----- Extracted information

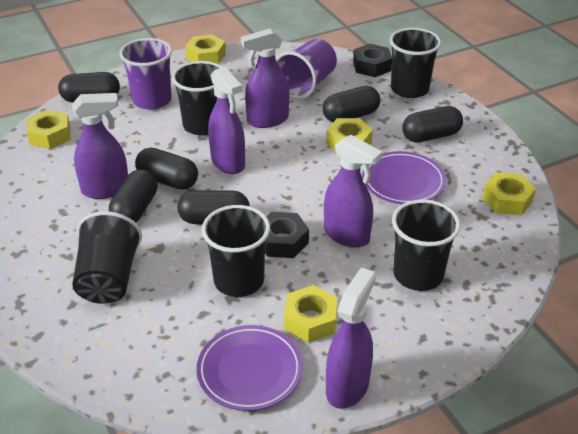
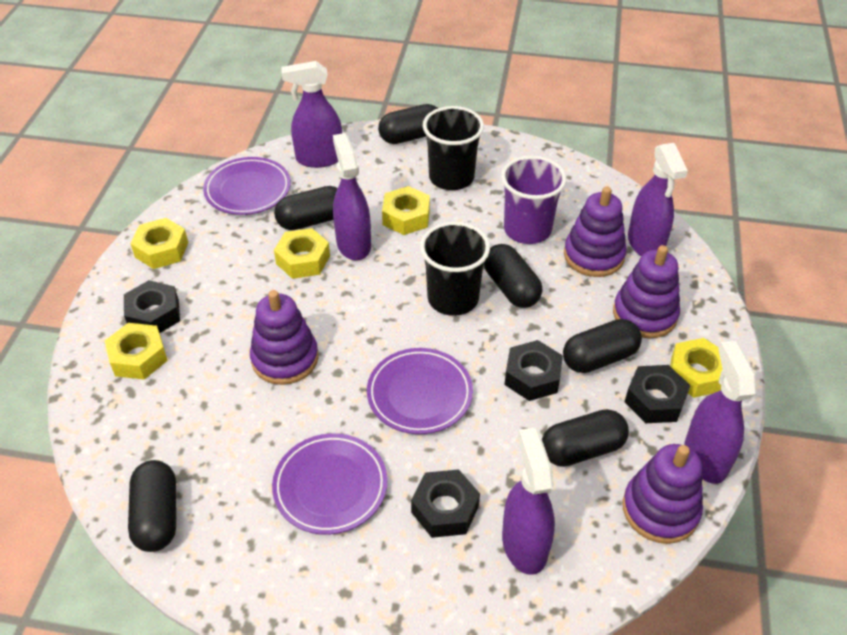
black cup: 5 -> 2
black nut: 2 -> 4
purple cup: 2 -> 1
purple plate: 2 -> 3
purple stacking toy: 0 -> 4

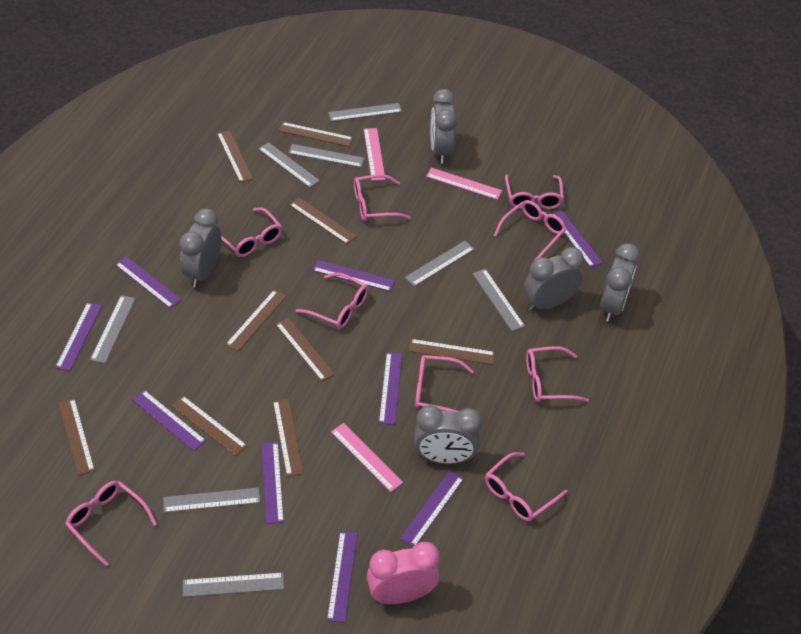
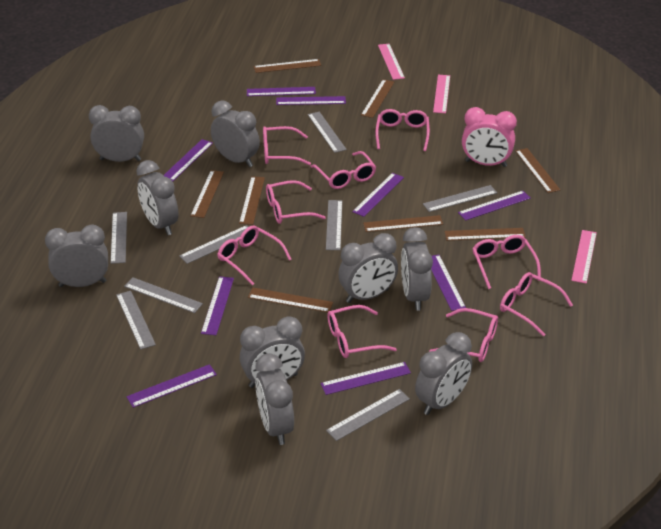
brown ruler: 9 -> 8
grey clock: 5 -> 9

----------

Your instructions –
Gather all lines with the string "purple" from the data.

Response to the exercise –
purple cup: 2 -> 1
purple plate: 2 -> 3
purple stacking toy: 0 -> 4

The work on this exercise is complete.